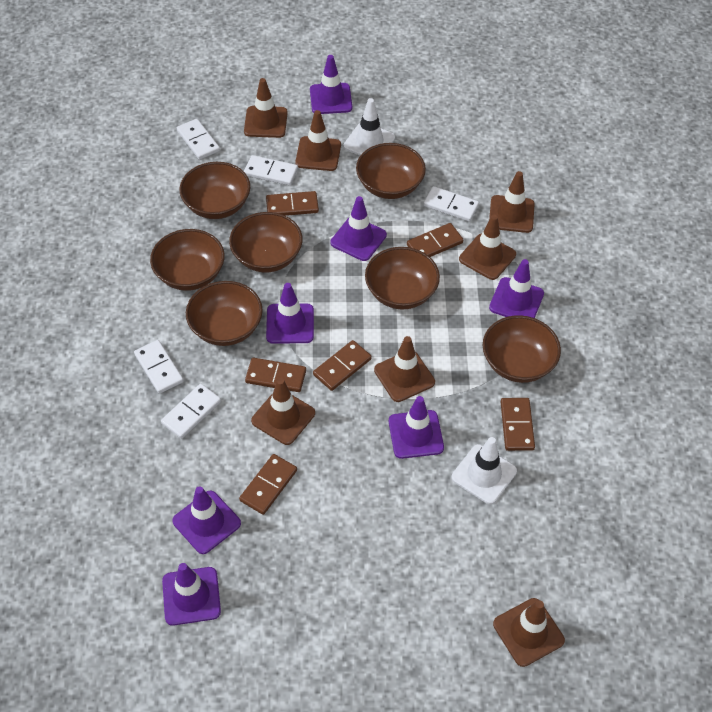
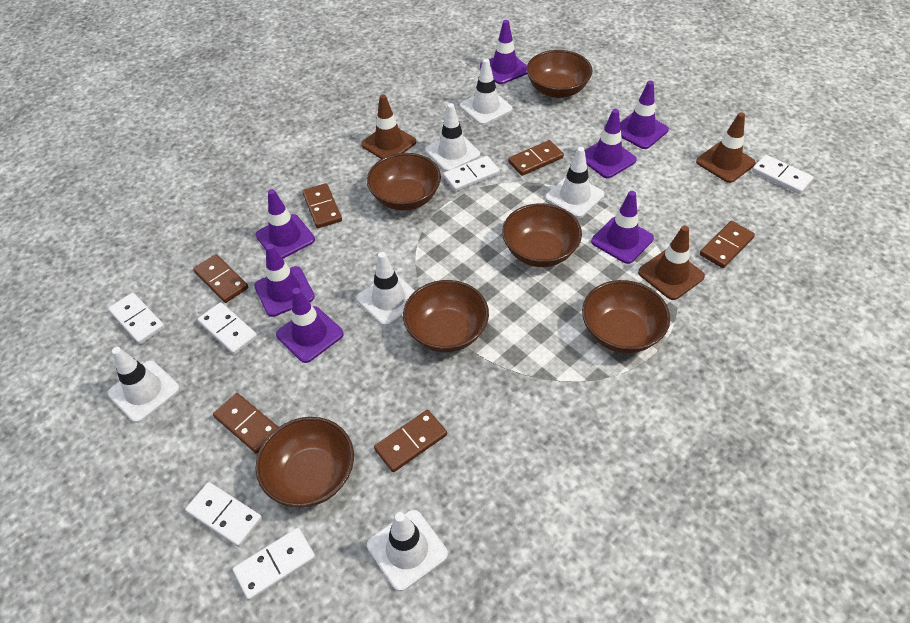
brown bowl: 7 -> 6
brown traffic cone: 7 -> 3
white domino: 5 -> 6
white traffic cone: 2 -> 6

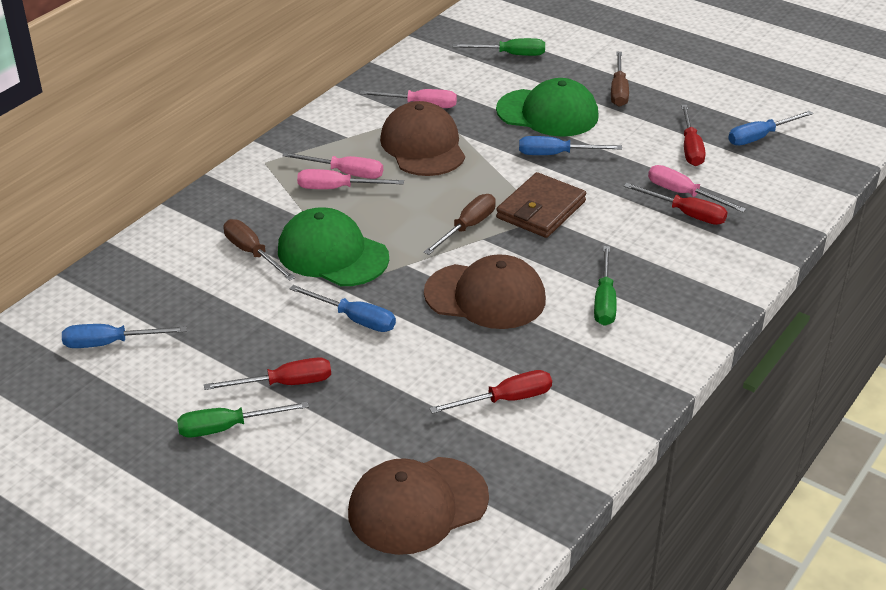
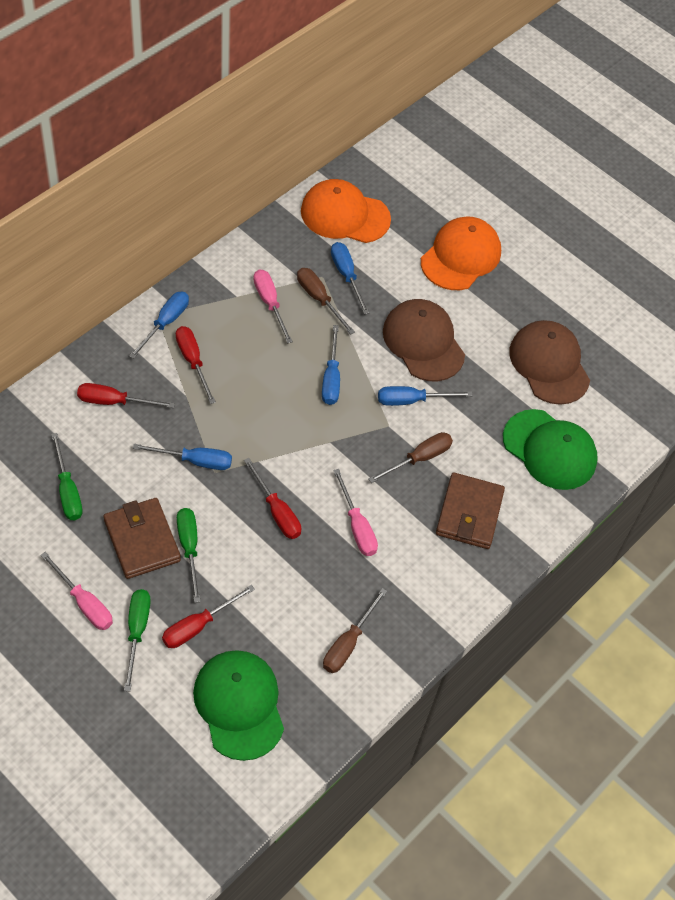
blue screwdriver: 4 -> 5
brown cap: 3 -> 2
brown wallet: 1 -> 2
orange cap: 0 -> 2
pink screwdriver: 4 -> 3

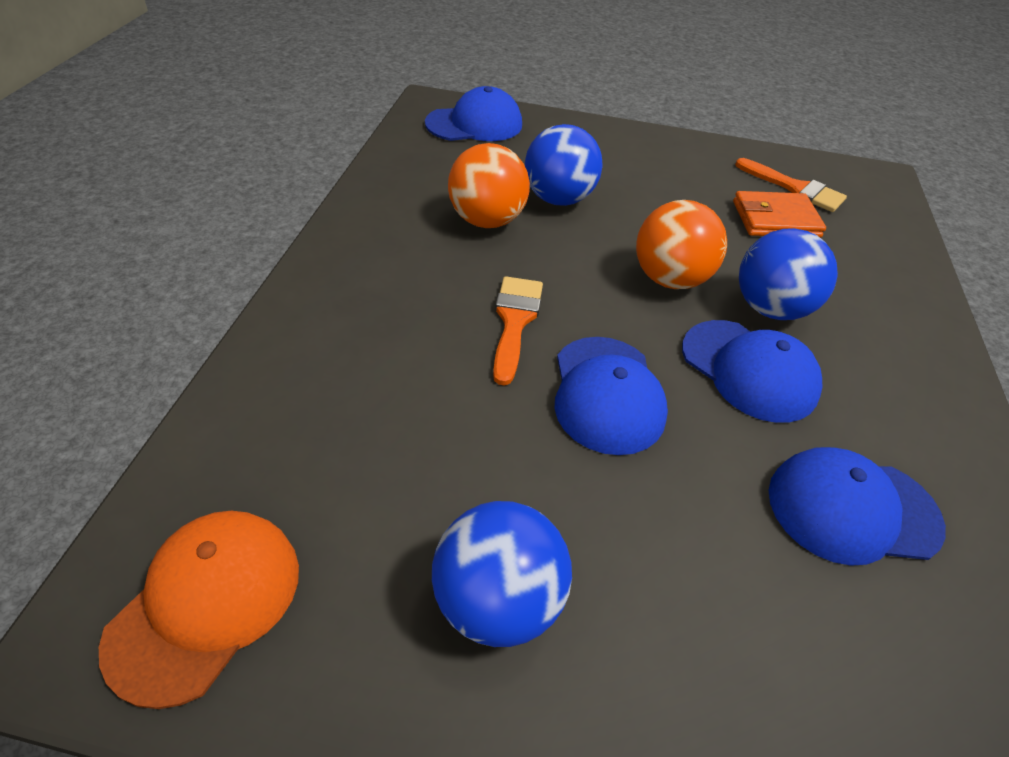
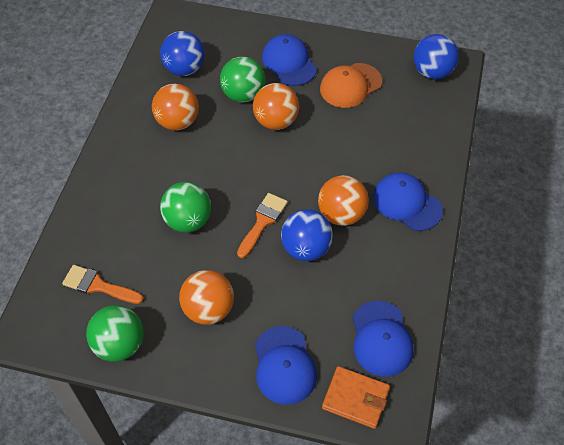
green ball: 0 -> 3
orange ball: 2 -> 4

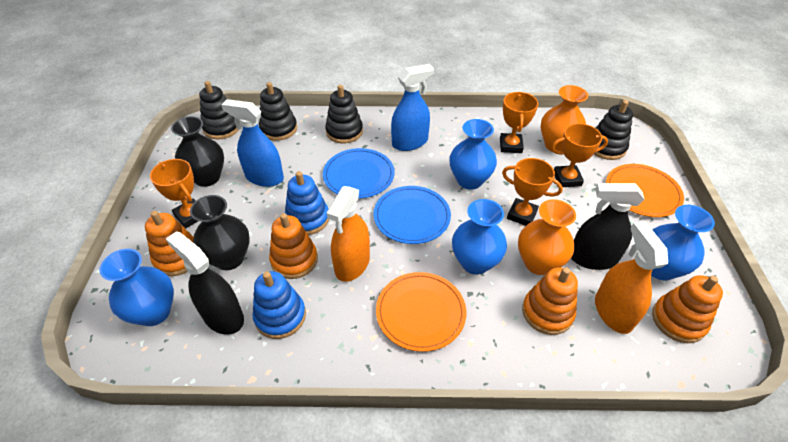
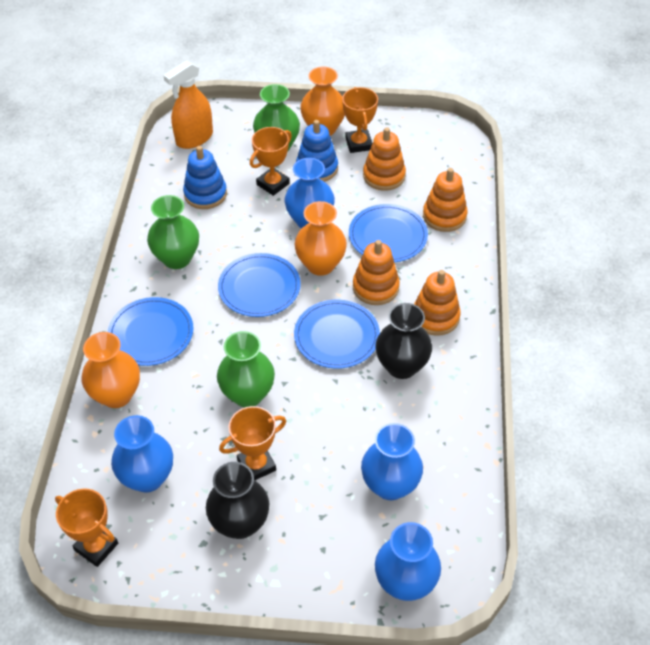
black spray bottle: 2 -> 0
black stacking toy: 4 -> 0
blue plate: 2 -> 4
blue spray bottle: 2 -> 0
green vase: 0 -> 3
orange plate: 2 -> 0
orange spray bottle: 2 -> 1
orange vase: 2 -> 3

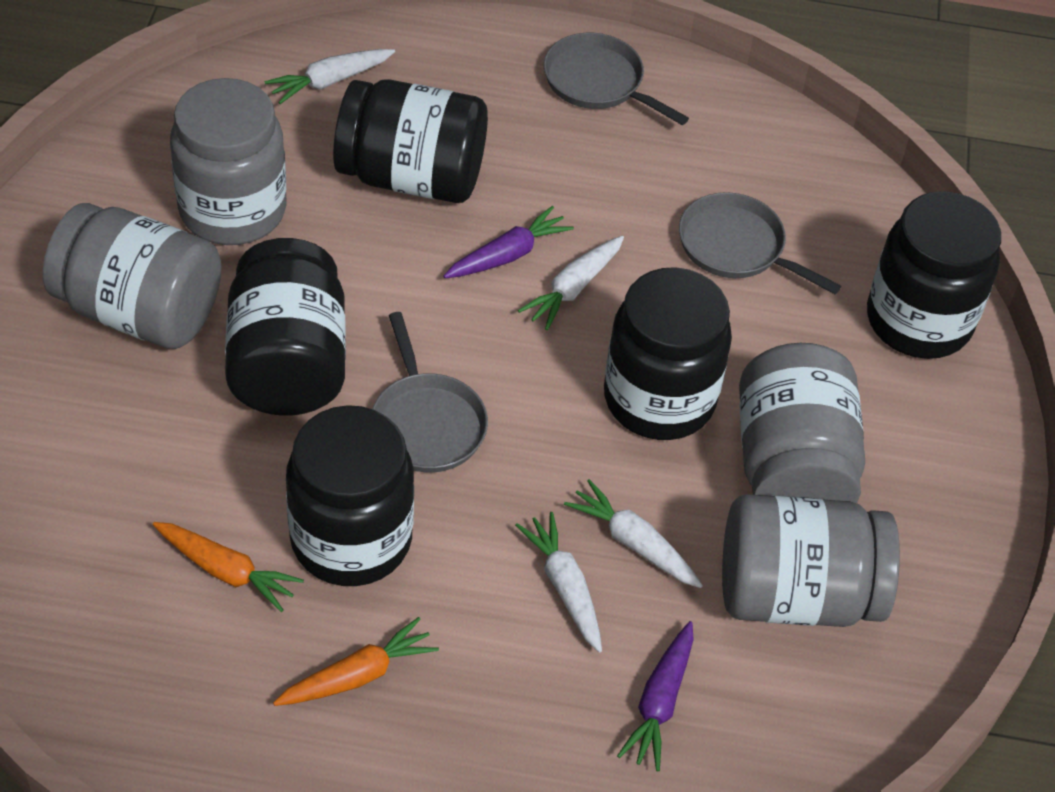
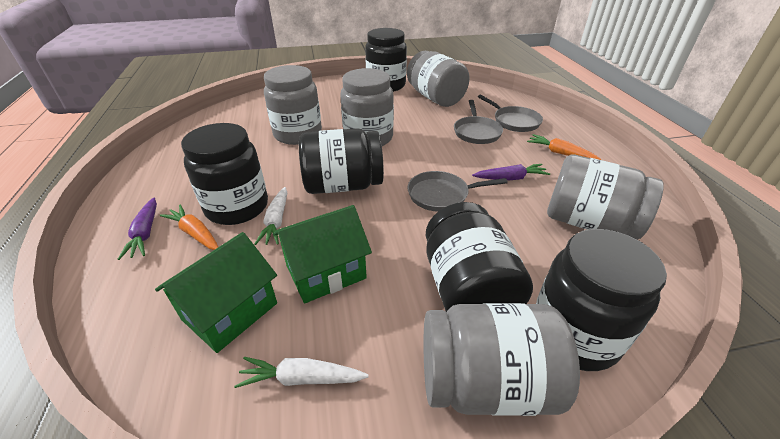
green house: 0 -> 2
grey jar: 4 -> 5
white carrot: 4 -> 2

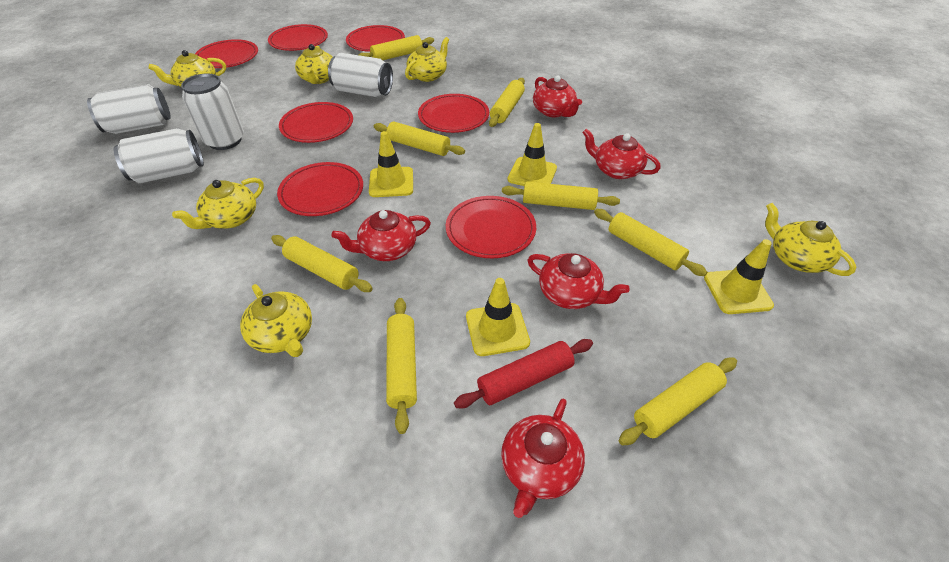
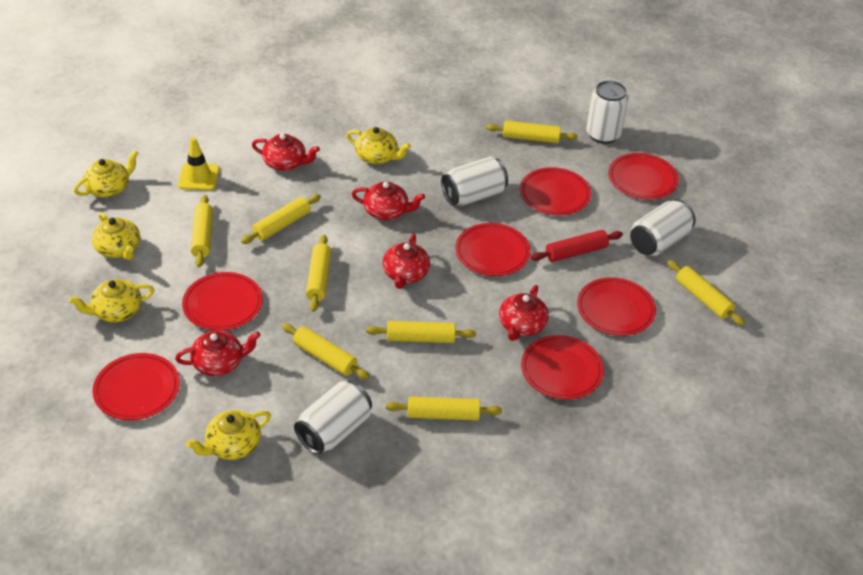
yellow teapot: 6 -> 5
yellow traffic cone: 4 -> 1

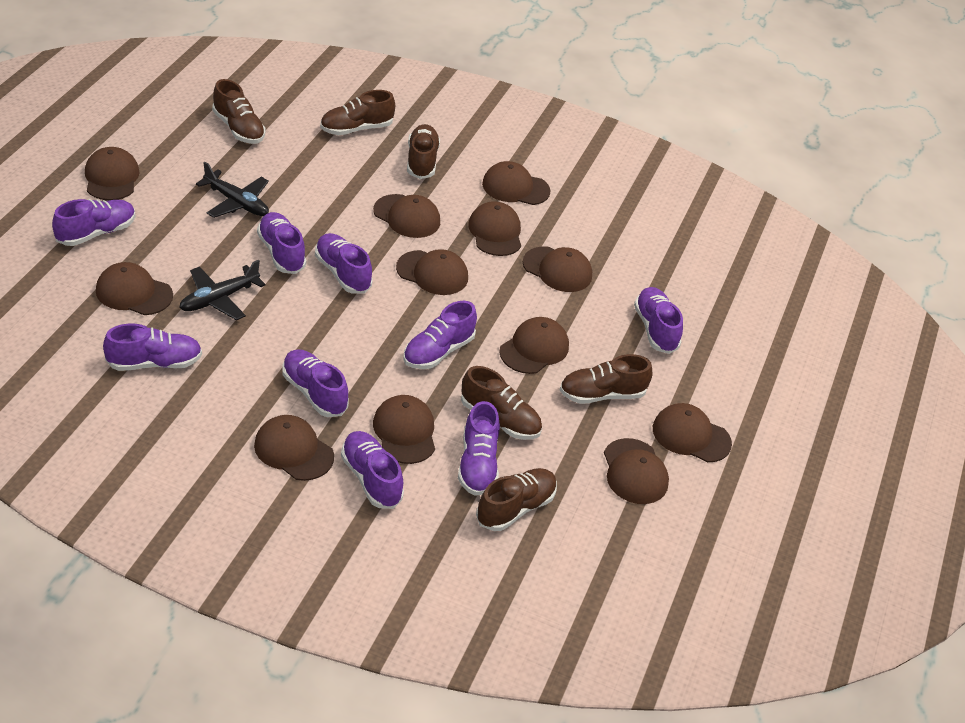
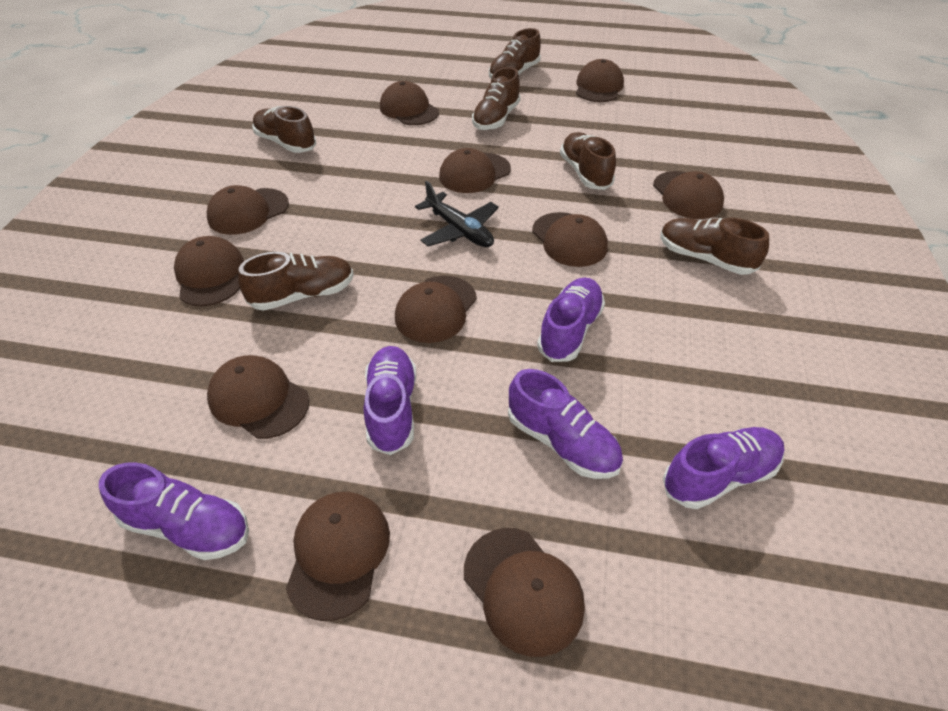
black plane: 2 -> 1
brown cap: 12 -> 11
purple shoe: 9 -> 5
------------------------------------
EXERCISE: Give the data above again, exactly and completely. No pictures go in.

ANSWER TO THE PROBLEM:
brown bowl: 7 -> 6
brown traffic cone: 7 -> 3
white domino: 5 -> 6
white traffic cone: 2 -> 6

blue screwdriver: 4 -> 5
brown cap: 3 -> 2
brown wallet: 1 -> 2
orange cap: 0 -> 2
pink screwdriver: 4 -> 3

green ball: 0 -> 3
orange ball: 2 -> 4

black spray bottle: 2 -> 0
black stacking toy: 4 -> 0
blue plate: 2 -> 4
blue spray bottle: 2 -> 0
green vase: 0 -> 3
orange plate: 2 -> 0
orange spray bottle: 2 -> 1
orange vase: 2 -> 3

green house: 0 -> 2
grey jar: 4 -> 5
white carrot: 4 -> 2

yellow teapot: 6 -> 5
yellow traffic cone: 4 -> 1

black plane: 2 -> 1
brown cap: 12 -> 11
purple shoe: 9 -> 5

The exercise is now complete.